_Version difference data_.
----------------------------------------
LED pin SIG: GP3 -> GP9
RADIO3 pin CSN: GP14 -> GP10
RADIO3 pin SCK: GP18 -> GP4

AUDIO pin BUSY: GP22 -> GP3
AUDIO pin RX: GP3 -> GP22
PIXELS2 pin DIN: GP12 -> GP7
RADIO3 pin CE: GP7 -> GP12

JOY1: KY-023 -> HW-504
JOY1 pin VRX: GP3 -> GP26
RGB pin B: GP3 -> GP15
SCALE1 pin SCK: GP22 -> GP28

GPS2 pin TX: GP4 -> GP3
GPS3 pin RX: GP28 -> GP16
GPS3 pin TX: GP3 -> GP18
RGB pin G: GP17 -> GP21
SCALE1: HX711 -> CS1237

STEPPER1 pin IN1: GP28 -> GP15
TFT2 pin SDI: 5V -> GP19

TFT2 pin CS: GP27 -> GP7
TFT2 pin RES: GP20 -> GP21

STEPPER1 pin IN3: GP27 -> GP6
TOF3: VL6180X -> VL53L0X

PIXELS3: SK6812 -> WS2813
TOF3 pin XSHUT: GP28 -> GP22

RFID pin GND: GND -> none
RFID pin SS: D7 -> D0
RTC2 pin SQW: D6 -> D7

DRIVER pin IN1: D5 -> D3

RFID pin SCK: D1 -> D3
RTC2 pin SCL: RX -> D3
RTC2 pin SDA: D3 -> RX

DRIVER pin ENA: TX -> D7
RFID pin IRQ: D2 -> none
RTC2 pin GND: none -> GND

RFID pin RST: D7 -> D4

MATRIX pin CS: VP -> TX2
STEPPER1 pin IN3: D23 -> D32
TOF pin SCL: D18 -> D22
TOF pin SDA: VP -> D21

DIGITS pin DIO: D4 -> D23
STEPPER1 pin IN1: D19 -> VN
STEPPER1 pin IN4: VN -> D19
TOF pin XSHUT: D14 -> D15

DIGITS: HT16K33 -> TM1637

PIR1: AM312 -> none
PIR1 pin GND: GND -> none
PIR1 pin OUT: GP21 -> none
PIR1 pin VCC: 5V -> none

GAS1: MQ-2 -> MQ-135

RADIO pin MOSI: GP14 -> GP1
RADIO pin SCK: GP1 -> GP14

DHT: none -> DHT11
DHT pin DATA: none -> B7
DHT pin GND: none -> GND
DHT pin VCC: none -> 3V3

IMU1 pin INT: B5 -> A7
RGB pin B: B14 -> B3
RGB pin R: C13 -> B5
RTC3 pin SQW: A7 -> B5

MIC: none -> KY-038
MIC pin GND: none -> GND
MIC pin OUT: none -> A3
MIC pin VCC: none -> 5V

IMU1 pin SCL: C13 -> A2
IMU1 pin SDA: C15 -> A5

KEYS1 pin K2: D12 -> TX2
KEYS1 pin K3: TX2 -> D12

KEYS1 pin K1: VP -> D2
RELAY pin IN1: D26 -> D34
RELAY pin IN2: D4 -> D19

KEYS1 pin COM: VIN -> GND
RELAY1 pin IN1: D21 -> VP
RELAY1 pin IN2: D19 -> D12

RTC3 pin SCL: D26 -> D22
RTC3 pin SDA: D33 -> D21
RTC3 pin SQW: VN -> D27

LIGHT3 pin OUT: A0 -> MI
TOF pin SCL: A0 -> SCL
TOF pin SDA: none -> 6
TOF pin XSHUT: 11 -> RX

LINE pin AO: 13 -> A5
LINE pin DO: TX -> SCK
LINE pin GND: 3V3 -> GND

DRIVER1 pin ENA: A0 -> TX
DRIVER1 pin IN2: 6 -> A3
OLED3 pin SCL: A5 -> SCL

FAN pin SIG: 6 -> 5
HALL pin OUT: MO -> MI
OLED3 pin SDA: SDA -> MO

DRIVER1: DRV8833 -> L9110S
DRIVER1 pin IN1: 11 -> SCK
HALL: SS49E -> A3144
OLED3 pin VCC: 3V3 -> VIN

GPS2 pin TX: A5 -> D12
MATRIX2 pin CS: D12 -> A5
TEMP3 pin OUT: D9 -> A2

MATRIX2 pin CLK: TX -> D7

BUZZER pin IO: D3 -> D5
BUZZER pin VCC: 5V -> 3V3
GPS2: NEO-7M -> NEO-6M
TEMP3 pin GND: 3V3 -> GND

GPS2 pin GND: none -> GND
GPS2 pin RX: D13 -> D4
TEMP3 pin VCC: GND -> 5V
----------------------------------------
_Exercise description_.
All entries should be restated word for word.

_Task output_.
LED pin SIG: GP3 -> GP9
RADIO3 pin CSN: GP14 -> GP10
RADIO3 pin SCK: GP18 -> GP4

AUDIO pin BUSY: GP22 -> GP3
AUDIO pin RX: GP3 -> GP22
PIXELS2 pin DIN: GP12 -> GP7
RADIO3 pin CE: GP7 -> GP12

JOY1: KY-023 -> HW-504
JOY1 pin VRX: GP3 -> GP26
RGB pin B: GP3 -> GP15
SCALE1 pin SCK: GP22 -> GP28

GPS2 pin TX: GP4 -> GP3
GPS3 pin RX: GP28 -> GP16
GPS3 pin TX: GP3 -> GP18
RGB pin G: GP17 -> GP21
SCALE1: HX711 -> CS1237

STEPPER1 pin IN1: GP28 -> GP15
TFT2 pin SDI: 5V -> GP19

TFT2 pin CS: GP27 -> GP7
TFT2 pin RES: GP20 -> GP21

STEPPER1 pin IN3: GP27 -> GP6
TOF3: VL6180X -> VL53L0X

PIXELS3: SK6812 -> WS2813
TOF3 pin XSHUT: GP28 -> GP22

RFID pin GND: GND -> none
RFID pin SS: D7 -> D0
RTC2 pin SQW: D6 -> D7

DRIVER pin IN1: D5 -> D3

RFID pin SCK: D1 -> D3
RTC2 pin SCL: RX -> D3
RTC2 pin SDA: D3 -> RX

DRIVER pin ENA: TX -> D7
RFID pin IRQ: D2 -> none
RTC2 pin GND: none -> GND

RFID pin RST: D7 -> D4

MATRIX pin CS: VP -> TX2
STEPPER1 pin IN3: D23 -> D32
TOF pin SCL: D18 -> D22
TOF pin SDA: VP -> D21

DIGITS pin DIO: D4 -> D23
STEPPER1 pin IN1: D19 -> VN
STEPPER1 pin IN4: VN -> D19
TOF pin XSHUT: D14 -> D15

DIGITS: HT16K33 -> TM1637

PIR1: AM312 -> none
PIR1 pin GND: GND -> none
PIR1 pin OUT: GP21 -> none
PIR1 pin VCC: 5V -> none

GAS1: MQ-2 -> MQ-135

RADIO pin MOSI: GP14 -> GP1
RADIO pin SCK: GP1 -> GP14

DHT: none -> DHT11
DHT pin DATA: none -> B7
DHT pin GND: none -> GND
DHT pin VCC: none -> 3V3

IMU1 pin INT: B5 -> A7
RGB pin B: B14 -> B3
RGB pin R: C13 -> B5
RTC3 pin SQW: A7 -> B5

MIC: none -> KY-038
MIC pin GND: none -> GND
MIC pin OUT: none -> A3
MIC pin VCC: none -> 5V

IMU1 pin SCL: C13 -> A2
IMU1 pin SDA: C15 -> A5

KEYS1 pin K2: D12 -> TX2
KEYS1 pin K3: TX2 -> D12

KEYS1 pin K1: VP -> D2
RELAY pin IN1: D26 -> D34
RELAY pin IN2: D4 -> D19

KEYS1 pin COM: VIN -> GND
RELAY1 pin IN1: D21 -> VP
RELAY1 pin IN2: D19 -> D12

RTC3 pin SCL: D26 -> D22
RTC3 pin SDA: D33 -> D21
RTC3 pin SQW: VN -> D27

LIGHT3 pin OUT: A0 -> MI
TOF pin SCL: A0 -> SCL
TOF pin SDA: none -> 6
TOF pin XSHUT: 11 -> RX

LINE pin AO: 13 -> A5
LINE pin DO: TX -> SCK
LINE pin GND: 3V3 -> GND

DRIVER1 pin ENA: A0 -> TX
DRIVER1 pin IN2: 6 -> A3
OLED3 pin SCL: A5 -> SCL

FAN pin SIG: 6 -> 5
HALL pin OUT: MO -> MI
OLED3 pin SDA: SDA -> MO

DRIVER1: DRV8833 -> L9110S
DRIVER1 pin IN1: 11 -> SCK
HALL: SS49E -> A3144
OLED3 pin VCC: 3V3 -> VIN

GPS2 pin TX: A5 -> D12
MATRIX2 pin CS: D12 -> A5
TEMP3 pin OUT: D9 -> A2

MATRIX2 pin CLK: TX -> D7

BUZZER pin IO: D3 -> D5
BUZZER pin VCC: 5V -> 3V3
GPS2: NEO-7M -> NEO-6M
TEMP3 pin GND: 3V3 -> GND

GPS2 pin GND: none -> GND
GPS2 pin RX: D13 -> D4
TEMP3 pin VCC: GND -> 5V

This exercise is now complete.